ACTIVITY: Below are the records; give the number of lines in them that include the word "ring", and nothing more.

Image sets with object changes:

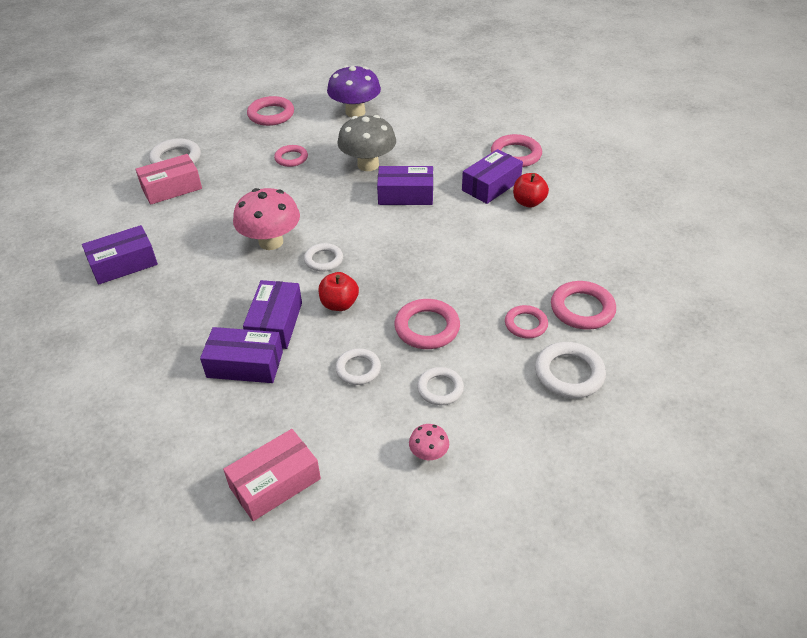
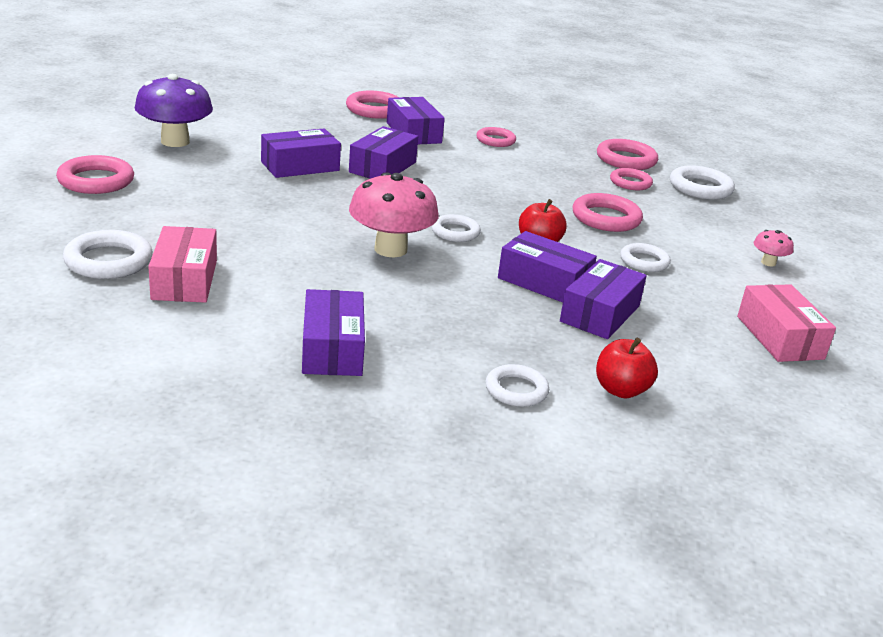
camera: 70 degrees left, 15 degrees down
(291, 158) = (225, 196): pink ring -> pink ring (495, 140)
(368, 165) = (300, 166): grey mushroom -> purple box
(440, 388) = (691, 236): white ring -> white ring (516, 390)
(528, 202) = (458, 129): red apple -> red apple (621, 390)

RESPONSE FOR THIS EXERCISE: 2